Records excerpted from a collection
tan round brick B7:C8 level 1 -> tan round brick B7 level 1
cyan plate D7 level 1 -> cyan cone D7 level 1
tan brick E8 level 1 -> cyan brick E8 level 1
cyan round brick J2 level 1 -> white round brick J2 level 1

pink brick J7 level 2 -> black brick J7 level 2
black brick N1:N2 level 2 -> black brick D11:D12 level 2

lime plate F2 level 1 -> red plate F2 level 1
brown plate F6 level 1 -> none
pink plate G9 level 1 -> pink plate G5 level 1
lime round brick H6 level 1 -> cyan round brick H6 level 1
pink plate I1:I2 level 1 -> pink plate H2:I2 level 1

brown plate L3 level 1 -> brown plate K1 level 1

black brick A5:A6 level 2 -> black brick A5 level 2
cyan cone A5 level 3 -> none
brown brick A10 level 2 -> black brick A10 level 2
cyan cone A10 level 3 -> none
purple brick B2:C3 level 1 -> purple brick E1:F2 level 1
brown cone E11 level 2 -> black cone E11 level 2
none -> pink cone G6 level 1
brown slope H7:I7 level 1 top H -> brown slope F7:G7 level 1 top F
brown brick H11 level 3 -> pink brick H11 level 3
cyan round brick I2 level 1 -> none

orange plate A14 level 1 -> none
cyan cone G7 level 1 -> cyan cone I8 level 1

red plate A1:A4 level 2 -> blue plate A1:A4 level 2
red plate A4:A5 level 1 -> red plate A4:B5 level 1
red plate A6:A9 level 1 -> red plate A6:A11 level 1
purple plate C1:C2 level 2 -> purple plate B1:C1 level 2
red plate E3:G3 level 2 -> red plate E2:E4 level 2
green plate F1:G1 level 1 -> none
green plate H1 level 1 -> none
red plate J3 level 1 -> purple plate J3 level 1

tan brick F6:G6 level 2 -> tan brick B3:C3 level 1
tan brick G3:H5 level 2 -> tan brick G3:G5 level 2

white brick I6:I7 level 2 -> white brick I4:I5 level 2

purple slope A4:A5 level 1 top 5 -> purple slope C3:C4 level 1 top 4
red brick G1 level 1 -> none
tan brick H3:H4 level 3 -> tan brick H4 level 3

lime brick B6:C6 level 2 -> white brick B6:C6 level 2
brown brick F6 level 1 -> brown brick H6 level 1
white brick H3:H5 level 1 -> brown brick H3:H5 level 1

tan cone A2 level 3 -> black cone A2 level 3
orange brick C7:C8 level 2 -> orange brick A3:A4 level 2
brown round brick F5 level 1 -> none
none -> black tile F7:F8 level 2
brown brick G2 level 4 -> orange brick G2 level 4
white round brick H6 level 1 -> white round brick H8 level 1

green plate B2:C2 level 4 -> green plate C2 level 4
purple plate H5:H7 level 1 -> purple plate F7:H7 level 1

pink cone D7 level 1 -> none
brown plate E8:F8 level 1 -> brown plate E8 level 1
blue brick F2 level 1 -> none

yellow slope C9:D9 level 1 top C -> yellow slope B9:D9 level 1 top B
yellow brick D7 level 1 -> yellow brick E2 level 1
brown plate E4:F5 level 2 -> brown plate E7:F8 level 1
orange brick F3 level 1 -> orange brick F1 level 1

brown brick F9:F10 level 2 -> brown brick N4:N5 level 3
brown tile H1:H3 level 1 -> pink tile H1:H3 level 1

• [EXERCISE OBJECTIVE]: Beginning with the line that has "pink plate G9" and ending with the line that has "purple plate C1:C2", set down the lines above exactly and include no others.

• [RESULT OF THIS EXERCISE]:
pink plate G9 level 1 -> pink plate G5 level 1
lime round brick H6 level 1 -> cyan round brick H6 level 1
pink plate I1:I2 level 1 -> pink plate H2:I2 level 1

brown plate L3 level 1 -> brown plate K1 level 1

black brick A5:A6 level 2 -> black brick A5 level 2
cyan cone A5 level 3 -> none
brown brick A10 level 2 -> black brick A10 level 2
cyan cone A10 level 3 -> none
purple brick B2:C3 level 1 -> purple brick E1:F2 level 1
brown cone E11 level 2 -> black cone E11 level 2
none -> pink cone G6 level 1
brown slope H7:I7 level 1 top H -> brown slope F7:G7 level 1 top F
brown brick H11 level 3 -> pink brick H11 level 3
cyan round brick I2 level 1 -> none

orange plate A14 level 1 -> none
cyan cone G7 level 1 -> cyan cone I8 level 1

red plate A1:A4 level 2 -> blue plate A1:A4 level 2
red plate A4:A5 level 1 -> red plate A4:B5 level 1
red plate A6:A9 level 1 -> red plate A6:A11 level 1
purple plate C1:C2 level 2 -> purple plate B1:C1 level 2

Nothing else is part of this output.